** Opening Dataset block **
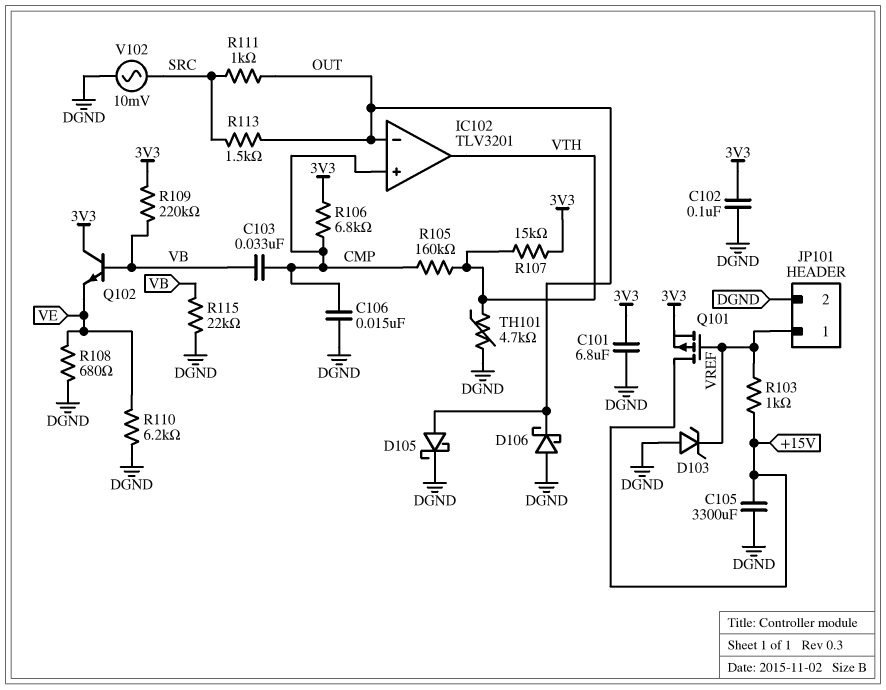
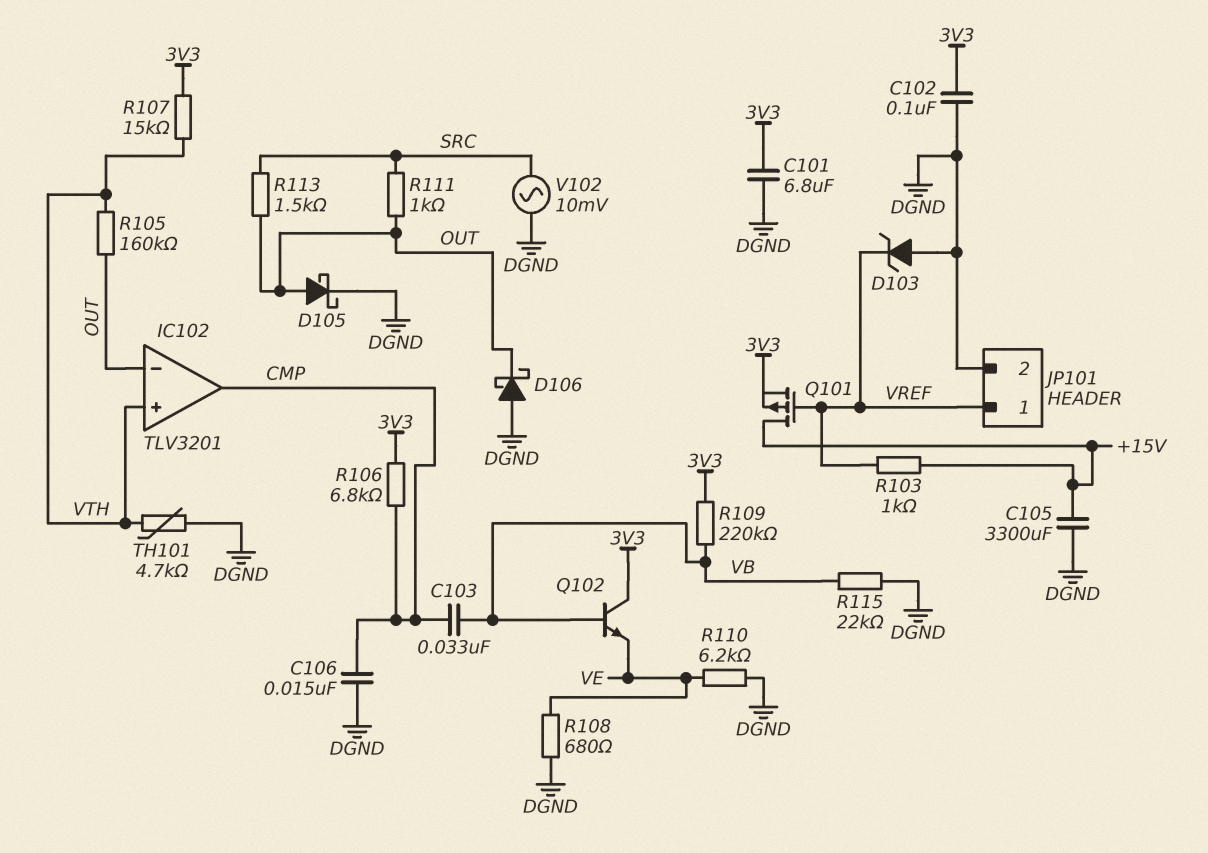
IC102 pin in+: CMP -> VTH
IC102 pin out: VTH -> CMP
R105: 160k (CMP, VTH) -> 160k (OUT, VTH)

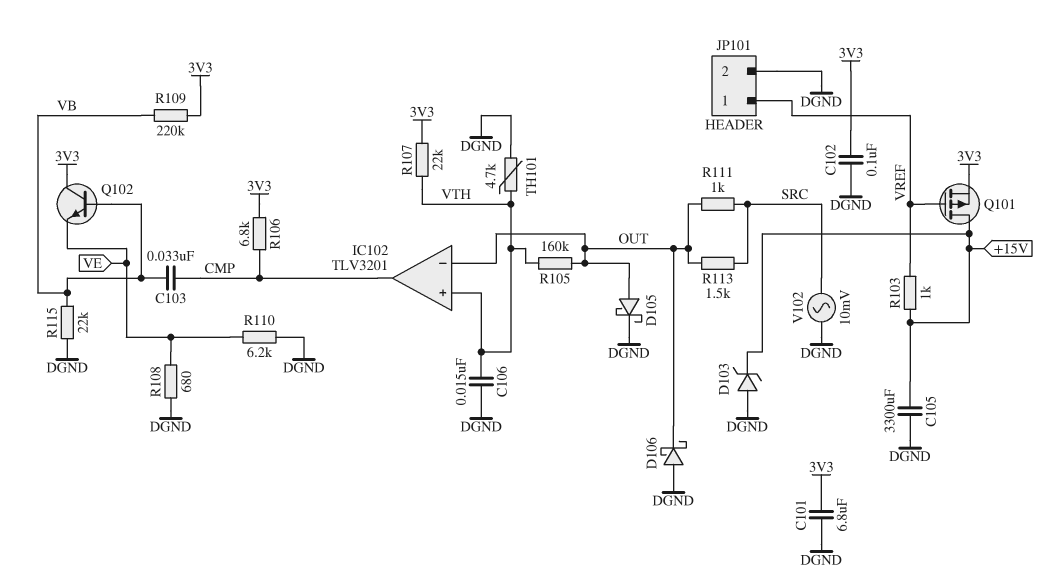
C106: 15nF (CMP, DGND) -> 15nF (DGND, VTH)
D103: zener (A DGND, K VREF) -> zener (A DGND, K +15V)
R107: 15k (3V3, VTH) -> 22k (3V3, VTH)

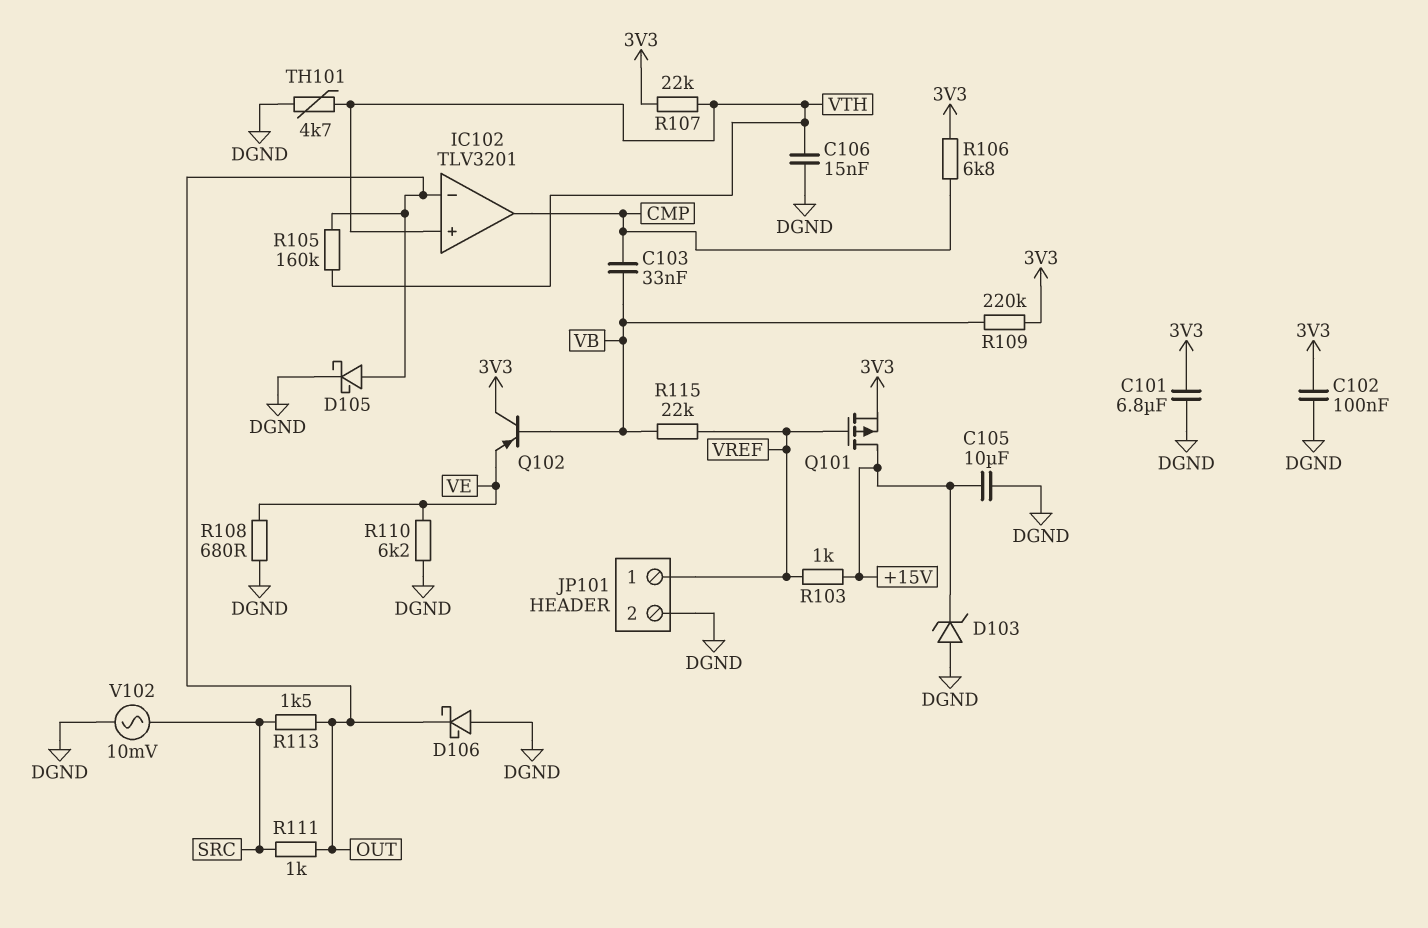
C105: 3300uF (+15V, DGND) -> 10uF (+15V, DGND)
Q102: NPN (B VB, C 3V3, E VE) -> PNP (B VB, C 3V3, E VE)
R115: 22k (DGND, VB) -> 22k (VB, VREF)

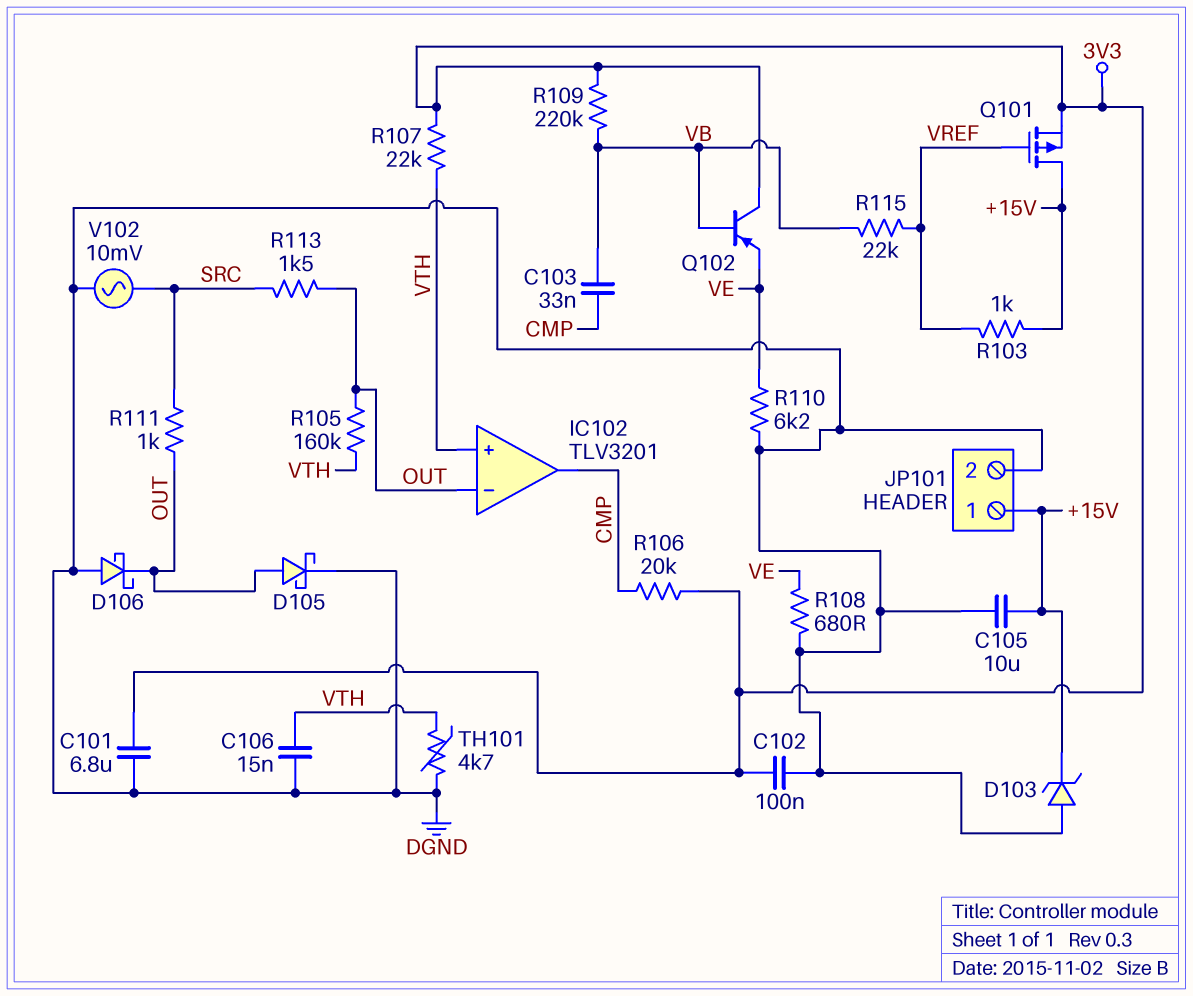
JP101 pin 1: VREF -> +15V
R106: 6.8k (3V3, CMP) -> 20k (3V3, CMP)

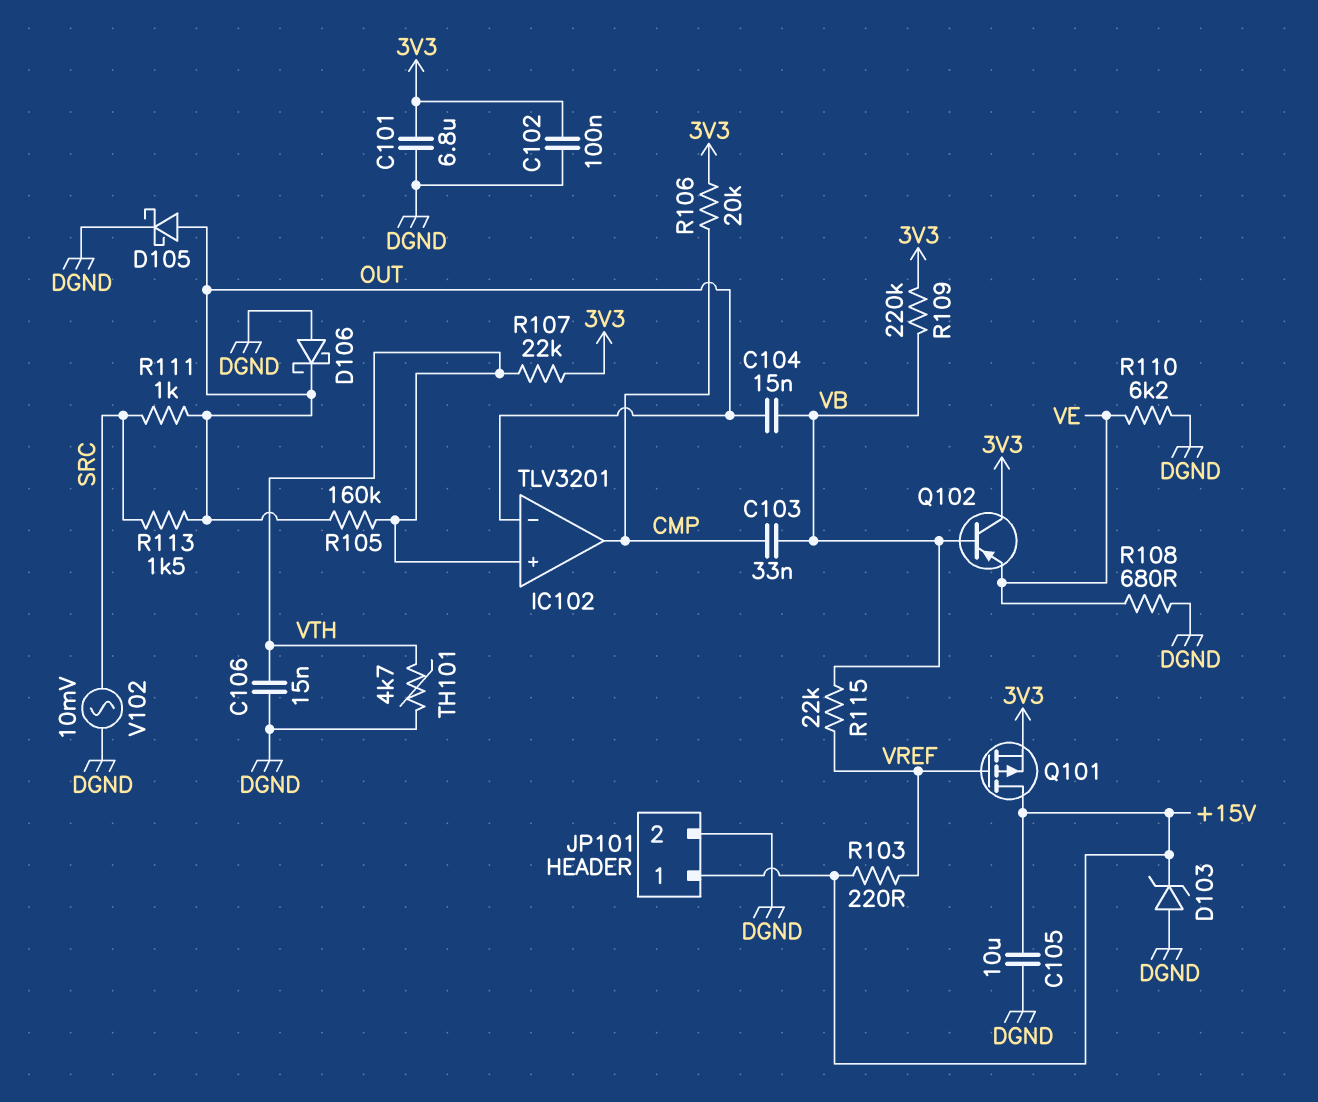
C104: none -> 15nF (OUT, VB)
R103: 1k (+15V, VREF) -> 220 (+15V, VREF)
** Closing Dataset block **
Repeat all of the data above word for word, minus the pictures.

IC102 pin in+: CMP -> VTH
IC102 pin out: VTH -> CMP
R105: 160k (CMP, VTH) -> 160k (OUT, VTH)

C106: 15nF (CMP, DGND) -> 15nF (DGND, VTH)
D103: zener (A DGND, K VREF) -> zener (A DGND, K +15V)
R107: 15k (3V3, VTH) -> 22k (3V3, VTH)

C105: 3300uF (+15V, DGND) -> 10uF (+15V, DGND)
Q102: NPN (B VB, C 3V3, E VE) -> PNP (B VB, C 3V3, E VE)
R115: 22k (DGND, VB) -> 22k (VB, VREF)

JP101 pin 1: VREF -> +15V
R106: 6.8k (3V3, CMP) -> 20k (3V3, CMP)

C104: none -> 15nF (OUT, VB)
R103: 1k (+15V, VREF) -> 220 (+15V, VREF)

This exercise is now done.